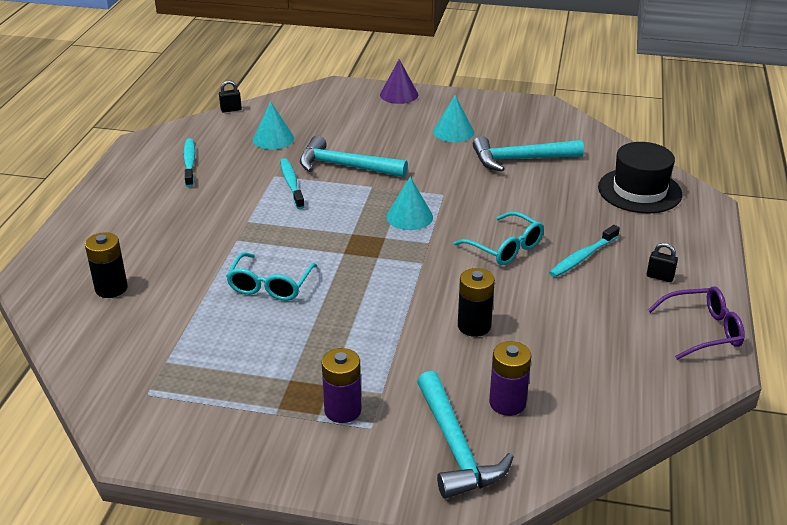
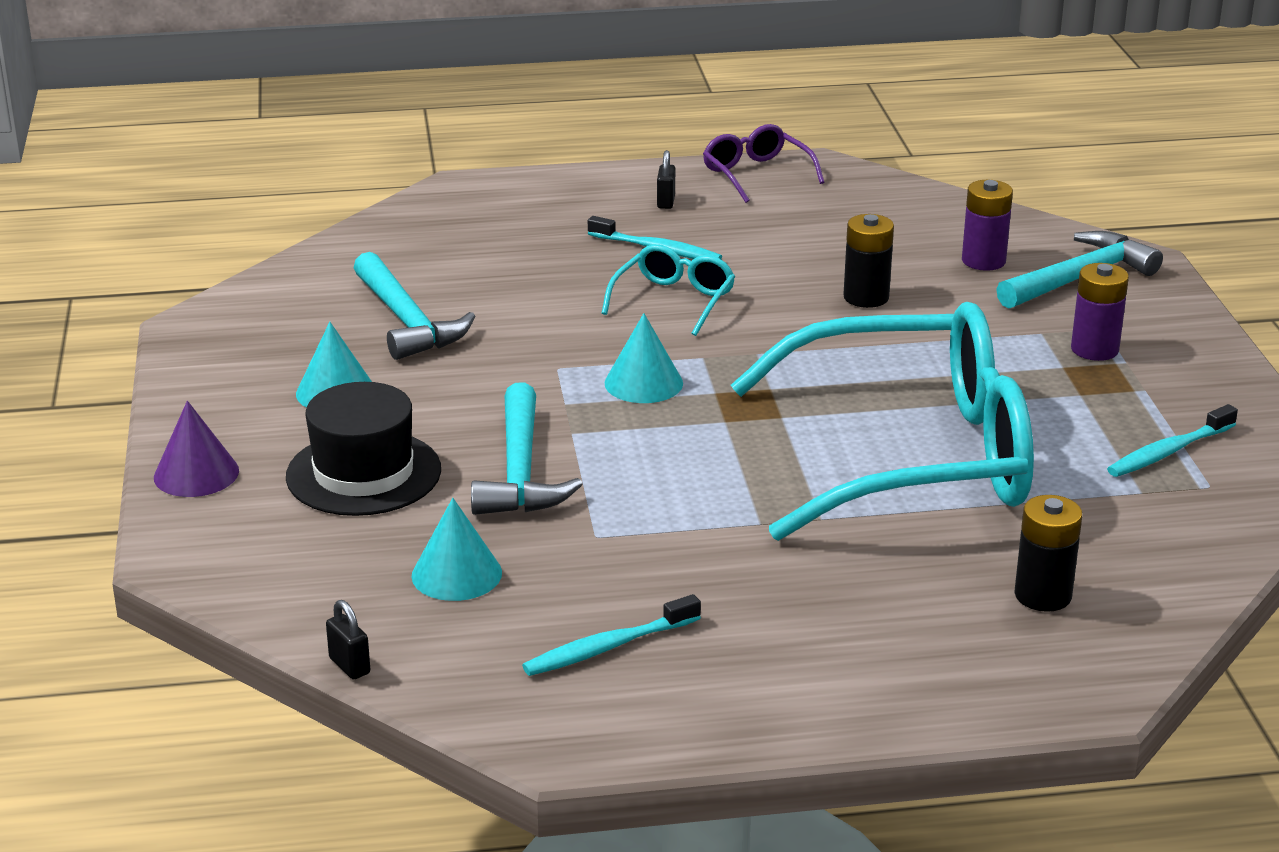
camera: 110 degrees left, 5 degrees down
(270, 285) = (909, 456): turquoise glasses -> turquoise glasses, size x2.42
(291, 184) = (614, 510): turquoise toothbrush -> turquoise toothbrush (1169, 451)
(639, 191) = (455, 228): black hat -> black hat (363, 473)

= EXERCISE REQUIREMENTS =
Before you return the listing, strip out its pictures; all else must match exactly.

= COMPLETED EXERCISE =
camera: 110 degrees left, 5 degrees down
(270, 285) = (909, 456): turquoise glasses -> turquoise glasses, size x2.42
(291, 184) = (614, 510): turquoise toothbrush -> turquoise toothbrush (1169, 451)
(639, 191) = (455, 228): black hat -> black hat (363, 473)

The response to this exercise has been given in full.